WHAT IS BEING ASKED:
Please return the data that follows precisely as written, but without the images.

SUPPLIED RECORDS:

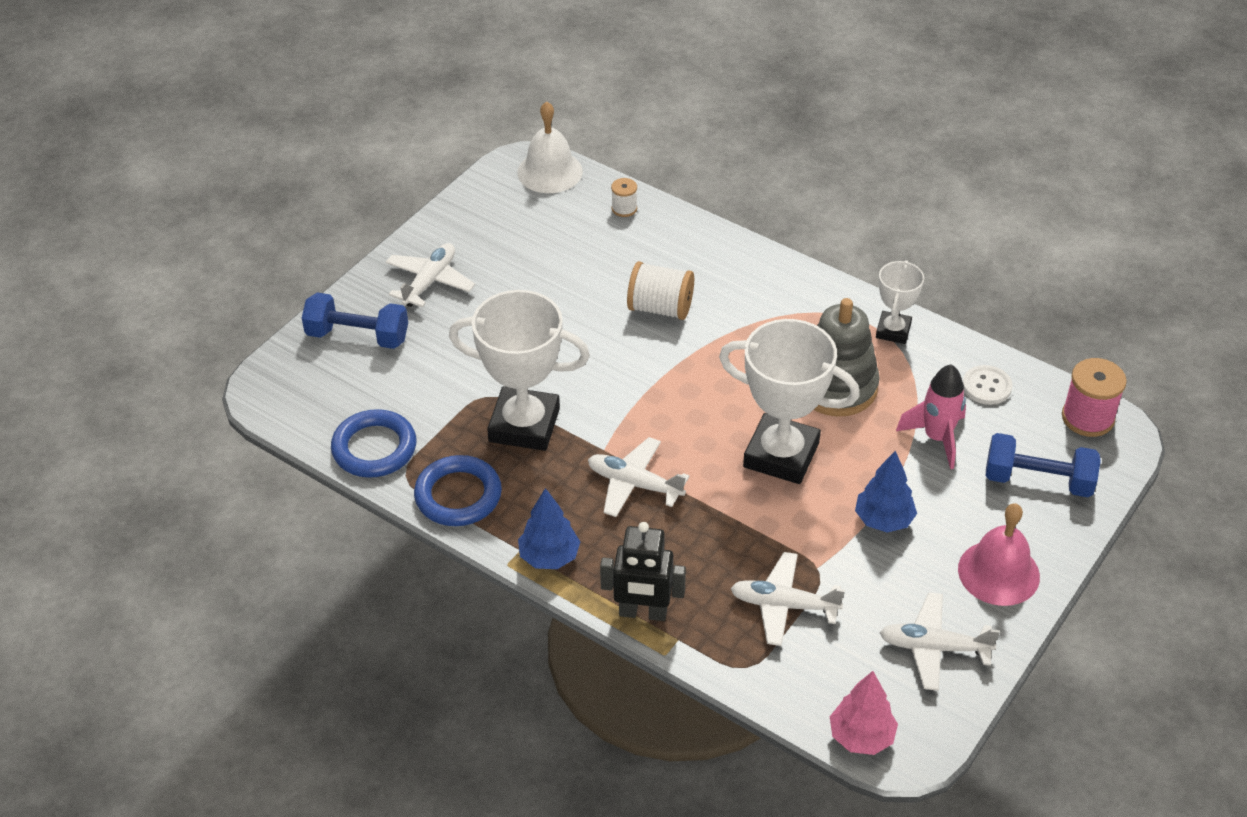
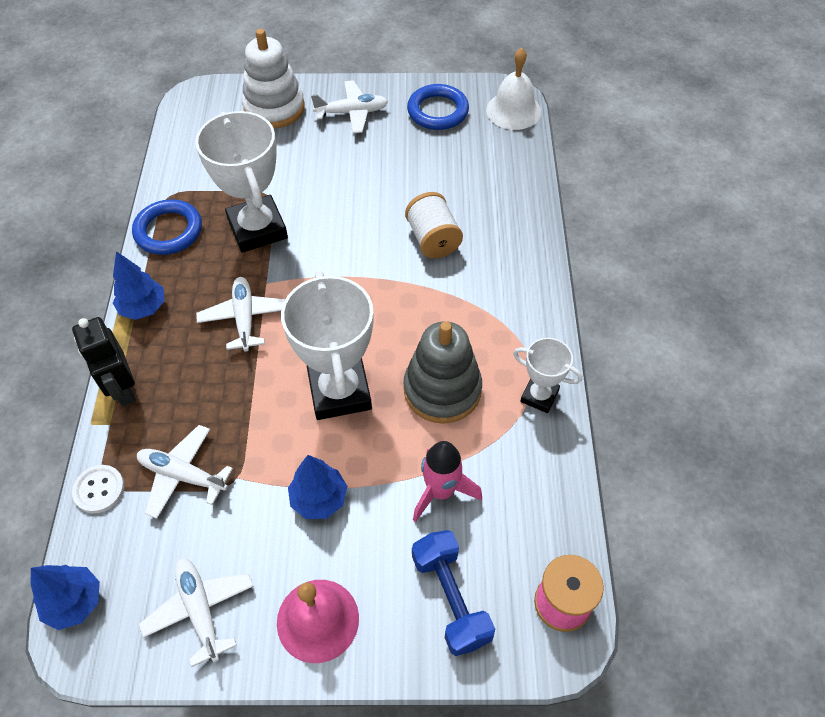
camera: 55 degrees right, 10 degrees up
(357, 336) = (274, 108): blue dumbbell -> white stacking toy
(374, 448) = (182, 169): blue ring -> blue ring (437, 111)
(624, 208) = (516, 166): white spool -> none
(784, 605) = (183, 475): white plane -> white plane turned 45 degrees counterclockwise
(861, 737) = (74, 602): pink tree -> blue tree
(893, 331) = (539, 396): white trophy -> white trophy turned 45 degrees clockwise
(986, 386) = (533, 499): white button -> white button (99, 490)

WRITTEN SOLUTION:
camera: 55 degrees right, 10 degrees up
(357, 336) = (274, 108): blue dumbbell -> white stacking toy
(374, 448) = (182, 169): blue ring -> blue ring (437, 111)
(624, 208) = (516, 166): white spool -> none
(784, 605) = (183, 475): white plane -> white plane turned 45 degrees counterclockwise
(861, 737) = (74, 602): pink tree -> blue tree
(893, 331) = (539, 396): white trophy -> white trophy turned 45 degrees clockwise
(986, 386) = (533, 499): white button -> white button (99, 490)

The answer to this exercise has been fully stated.